TASK STATEMENT
Where in the records does the word "purple" appear? Copy each line that holds it.

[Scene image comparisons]
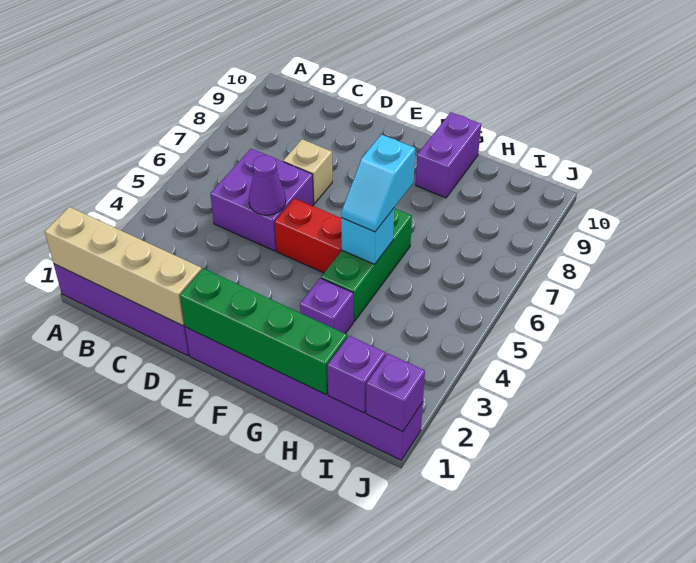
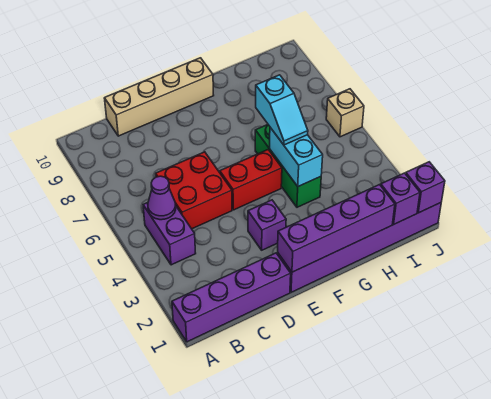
tan brick A1:D1 level 2 -> tan brick C10:F10 level 1
purple brick C5:D6 level 1 -> red brick C5:D6 level 1
purple cone D5 level 2 -> purple cone B5 level 2
tan brick D7 level 1 -> tan brick J6 level 1
green brick E1:H1 level 2 -> purple brick E1:H1 level 2
purple brick G3 level 1 -> purple brick E3 level 1
cyan brick G5 level 2 -> cyan brick G4:G5 level 2
purple brick G9:G10 level 1 -> purple brick B4:B5 level 1

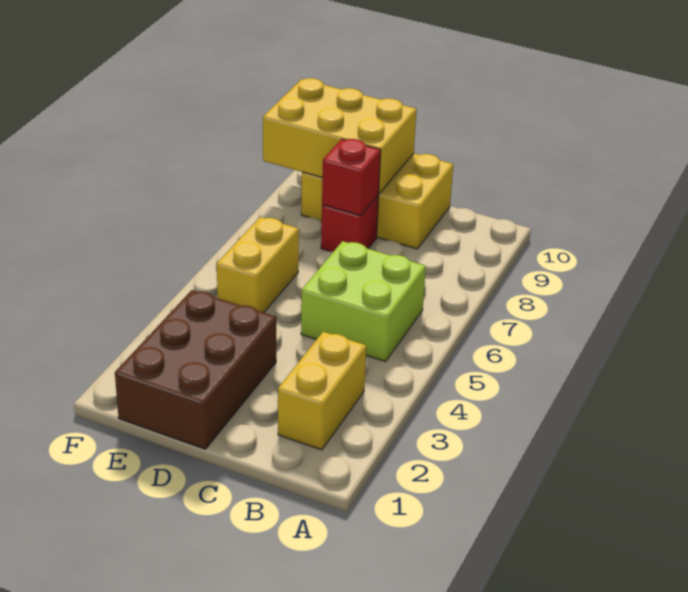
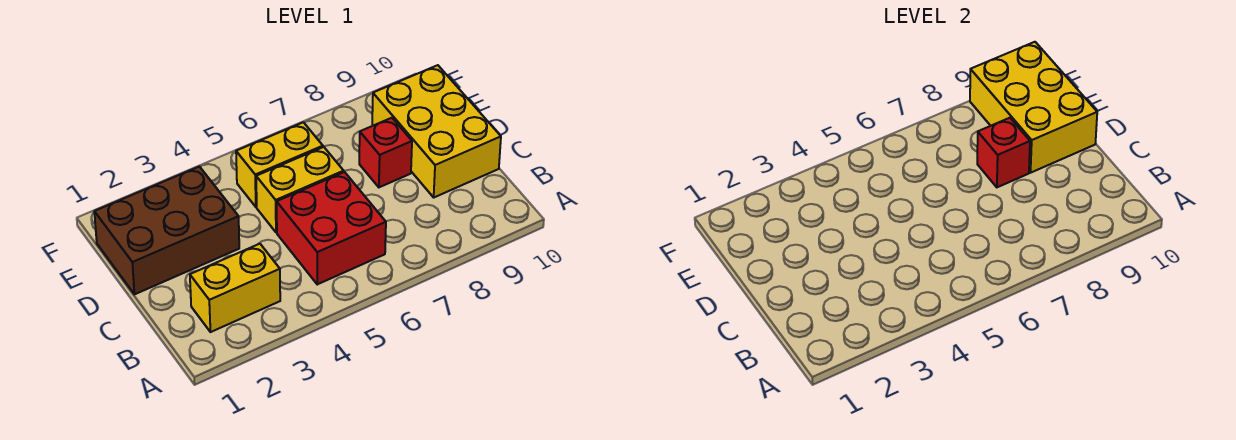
lime brick B5:C6 level 1 -> red brick B5:C6 level 1
none -> yellow brick D5:D6 level 1

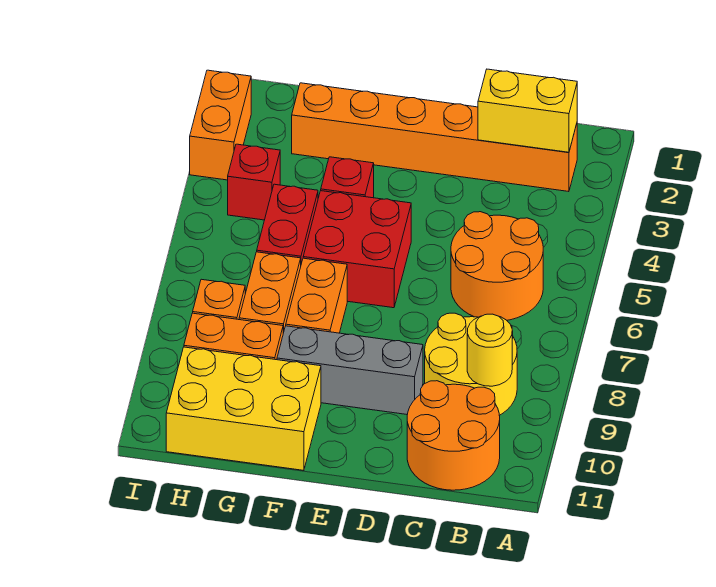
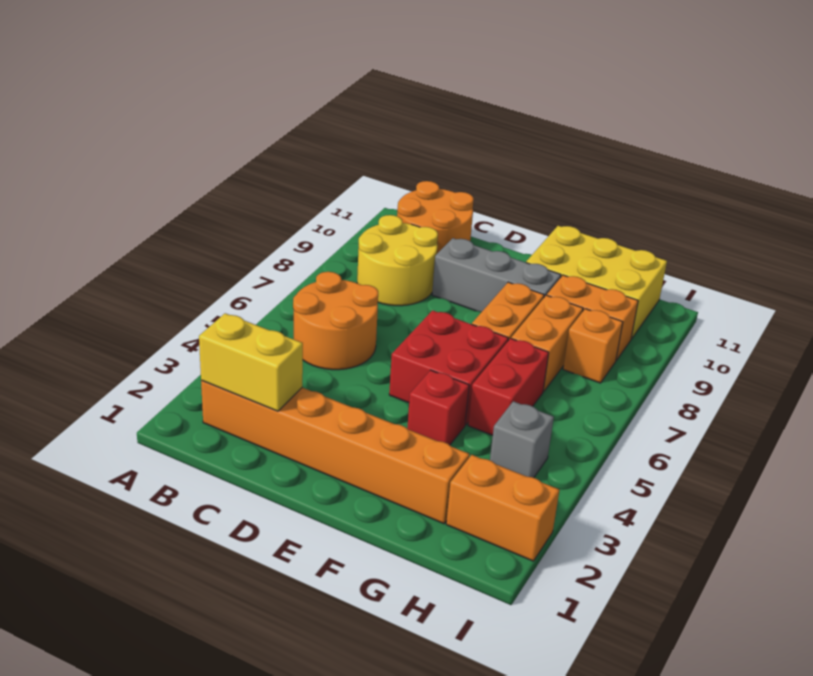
yellow round brick B9 level 2 -> none
red brick H4 level 1 -> grey brick H4 level 1
orange brick I2:I3 level 1 -> orange brick H2:I2 level 1

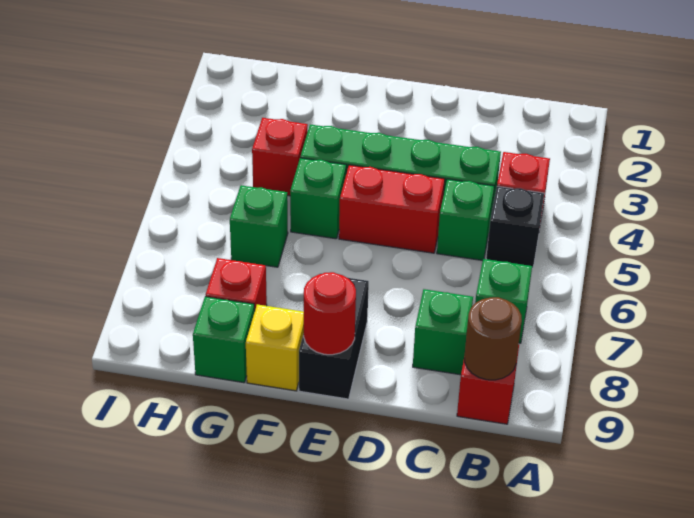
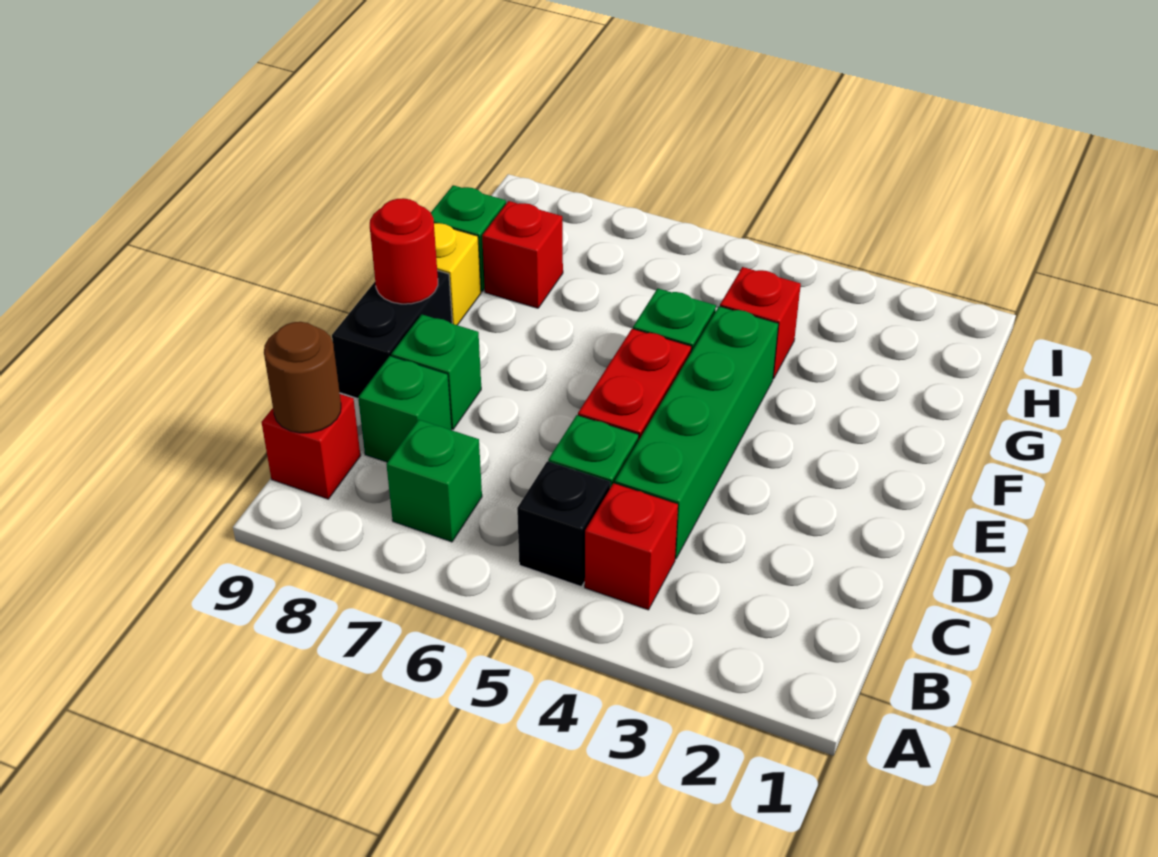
black brick E8:E9 level 1 -> black brick D9:E9 level 1
green brick G6 level 1 -> green brick D8 level 1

EXERCISE SOLUTION
purple brick C5:D6 level 1 -> red brick C5:D6 level 1
purple cone D5 level 2 -> purple cone B5 level 2
green brick E1:H1 level 2 -> purple brick E1:H1 level 2
purple brick G3 level 1 -> purple brick E3 level 1
purple brick G9:G10 level 1 -> purple brick B4:B5 level 1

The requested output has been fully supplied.